Stored records
○ ○ ○

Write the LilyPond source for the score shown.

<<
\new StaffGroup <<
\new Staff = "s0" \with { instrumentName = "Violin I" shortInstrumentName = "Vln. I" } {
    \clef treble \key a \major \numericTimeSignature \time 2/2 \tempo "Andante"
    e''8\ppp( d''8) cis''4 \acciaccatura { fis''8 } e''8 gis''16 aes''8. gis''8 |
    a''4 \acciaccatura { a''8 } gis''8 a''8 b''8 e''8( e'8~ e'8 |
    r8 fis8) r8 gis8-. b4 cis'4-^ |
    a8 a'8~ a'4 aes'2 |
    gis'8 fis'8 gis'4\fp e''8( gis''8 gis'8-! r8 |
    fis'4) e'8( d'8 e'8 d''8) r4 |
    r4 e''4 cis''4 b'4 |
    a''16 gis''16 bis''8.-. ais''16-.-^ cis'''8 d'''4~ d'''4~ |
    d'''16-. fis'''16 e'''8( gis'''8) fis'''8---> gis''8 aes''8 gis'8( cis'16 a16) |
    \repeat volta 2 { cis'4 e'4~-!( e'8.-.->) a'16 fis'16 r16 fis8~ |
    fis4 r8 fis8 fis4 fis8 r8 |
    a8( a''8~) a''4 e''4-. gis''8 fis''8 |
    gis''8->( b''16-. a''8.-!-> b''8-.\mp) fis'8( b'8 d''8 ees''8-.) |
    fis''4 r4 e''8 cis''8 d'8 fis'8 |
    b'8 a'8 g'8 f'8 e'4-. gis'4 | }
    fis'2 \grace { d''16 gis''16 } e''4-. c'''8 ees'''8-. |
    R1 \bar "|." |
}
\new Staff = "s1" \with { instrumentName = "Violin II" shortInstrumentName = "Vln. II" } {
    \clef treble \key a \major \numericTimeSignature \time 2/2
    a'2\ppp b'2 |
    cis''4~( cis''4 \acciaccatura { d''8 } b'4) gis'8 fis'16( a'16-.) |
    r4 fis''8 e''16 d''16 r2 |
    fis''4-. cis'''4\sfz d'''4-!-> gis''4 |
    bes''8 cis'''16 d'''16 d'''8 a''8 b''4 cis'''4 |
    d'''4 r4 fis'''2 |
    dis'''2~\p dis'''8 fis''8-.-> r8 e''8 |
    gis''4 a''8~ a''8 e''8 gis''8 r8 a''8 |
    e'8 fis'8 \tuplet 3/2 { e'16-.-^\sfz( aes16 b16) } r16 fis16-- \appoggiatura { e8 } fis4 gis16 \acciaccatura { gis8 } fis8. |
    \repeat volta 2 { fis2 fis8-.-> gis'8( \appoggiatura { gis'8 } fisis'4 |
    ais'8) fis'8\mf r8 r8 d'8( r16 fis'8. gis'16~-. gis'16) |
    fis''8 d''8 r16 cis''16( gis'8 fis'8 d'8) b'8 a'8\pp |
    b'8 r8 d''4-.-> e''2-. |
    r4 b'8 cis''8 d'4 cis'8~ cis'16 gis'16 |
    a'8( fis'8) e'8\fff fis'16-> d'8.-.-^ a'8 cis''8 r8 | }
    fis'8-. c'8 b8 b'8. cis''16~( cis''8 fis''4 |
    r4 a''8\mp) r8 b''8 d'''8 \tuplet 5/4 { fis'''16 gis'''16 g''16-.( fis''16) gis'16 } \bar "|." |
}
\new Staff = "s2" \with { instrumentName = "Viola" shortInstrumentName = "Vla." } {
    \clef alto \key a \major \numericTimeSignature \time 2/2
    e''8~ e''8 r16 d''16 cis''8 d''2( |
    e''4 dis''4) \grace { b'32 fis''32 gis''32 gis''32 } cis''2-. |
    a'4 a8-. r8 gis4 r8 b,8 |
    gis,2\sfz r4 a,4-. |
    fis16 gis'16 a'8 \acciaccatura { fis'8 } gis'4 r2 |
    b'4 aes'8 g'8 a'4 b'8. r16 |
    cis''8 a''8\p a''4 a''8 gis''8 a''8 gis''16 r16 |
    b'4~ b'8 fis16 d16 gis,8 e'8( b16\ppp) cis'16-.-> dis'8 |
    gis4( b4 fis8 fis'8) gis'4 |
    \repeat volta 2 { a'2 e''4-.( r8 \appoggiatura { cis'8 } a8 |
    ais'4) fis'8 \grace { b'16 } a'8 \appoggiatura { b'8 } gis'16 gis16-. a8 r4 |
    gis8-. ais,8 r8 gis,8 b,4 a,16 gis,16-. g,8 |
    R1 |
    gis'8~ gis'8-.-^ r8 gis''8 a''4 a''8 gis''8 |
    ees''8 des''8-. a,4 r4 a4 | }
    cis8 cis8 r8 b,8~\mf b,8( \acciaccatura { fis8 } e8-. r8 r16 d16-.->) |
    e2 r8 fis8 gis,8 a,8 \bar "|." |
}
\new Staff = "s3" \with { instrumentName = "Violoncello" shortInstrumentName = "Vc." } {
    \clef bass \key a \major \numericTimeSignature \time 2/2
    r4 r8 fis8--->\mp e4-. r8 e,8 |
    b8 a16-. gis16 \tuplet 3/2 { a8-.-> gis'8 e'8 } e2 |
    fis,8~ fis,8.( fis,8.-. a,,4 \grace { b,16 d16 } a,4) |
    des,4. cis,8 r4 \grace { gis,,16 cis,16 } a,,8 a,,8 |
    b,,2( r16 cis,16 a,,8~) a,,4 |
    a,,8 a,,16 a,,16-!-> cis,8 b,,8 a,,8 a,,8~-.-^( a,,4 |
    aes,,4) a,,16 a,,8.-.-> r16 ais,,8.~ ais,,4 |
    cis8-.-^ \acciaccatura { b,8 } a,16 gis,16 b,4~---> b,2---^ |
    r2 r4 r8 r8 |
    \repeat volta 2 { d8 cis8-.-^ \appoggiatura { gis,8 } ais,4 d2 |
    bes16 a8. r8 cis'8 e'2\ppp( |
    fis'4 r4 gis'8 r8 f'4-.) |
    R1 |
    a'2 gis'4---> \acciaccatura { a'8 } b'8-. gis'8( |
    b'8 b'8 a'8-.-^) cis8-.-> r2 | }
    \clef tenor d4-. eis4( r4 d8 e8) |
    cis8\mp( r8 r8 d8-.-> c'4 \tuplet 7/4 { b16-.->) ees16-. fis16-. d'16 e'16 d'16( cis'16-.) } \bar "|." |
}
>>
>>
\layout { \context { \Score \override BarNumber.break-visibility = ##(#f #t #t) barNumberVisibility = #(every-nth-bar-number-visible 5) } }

○ ○ ○

WHAT TO DO
Please identify and copy every line of the data above that contains the string "repeat". Matches must have the same case.

SOLUTION
    \repeat volta 2 { cis'4 e'4~-!( e'8.-.->) a'16 fis'16 r16 fis8~ |
    \repeat volta 2 { fis2 fis8-.-> gis'8( \appoggiatura { gis'8 } fisis'4 |
    \repeat volta 2 { a'2 e''4-.( r8 \appoggiatura { cis'8 } a8 |
    \repeat volta 2 { d8 cis8-.-^ \appoggiatura { gis,8 } ais,4 d2 |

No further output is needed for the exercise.